(Data shown)
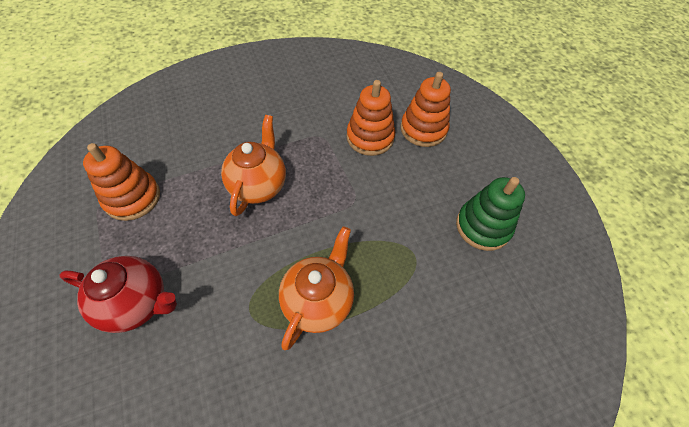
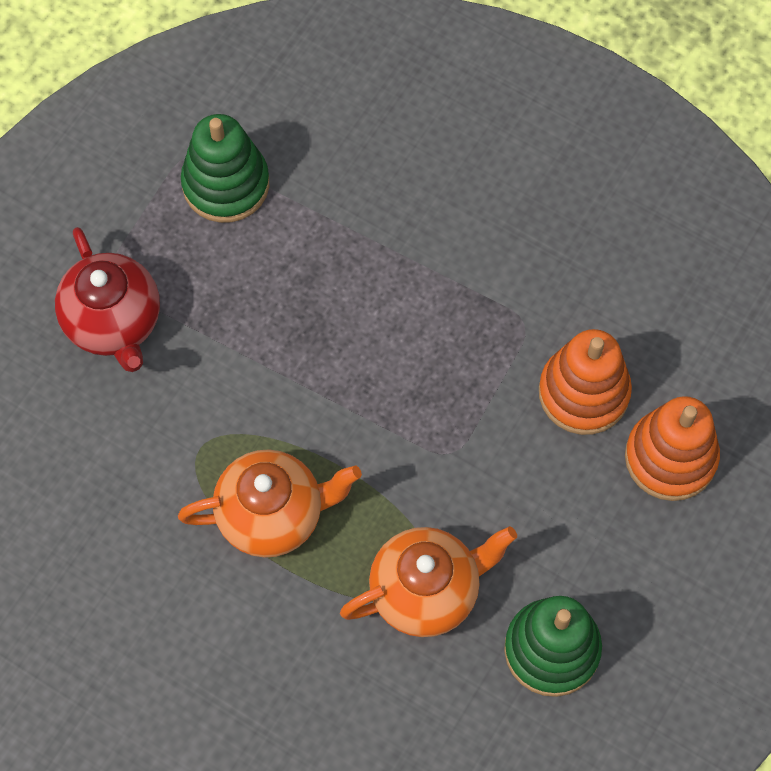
camera: 55 degrees right, 10 degrees up
(132, 198) = (226, 184): orange stacking toy -> green stacking toy
(258, 185) = (370, 314): orange teapot -> orange teapot (426, 591)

(Brief) Copy every line above that holds the word "orange".

(Result)
(132, 198) = (226, 184): orange stacking toy -> green stacking toy
(258, 185) = (370, 314): orange teapot -> orange teapot (426, 591)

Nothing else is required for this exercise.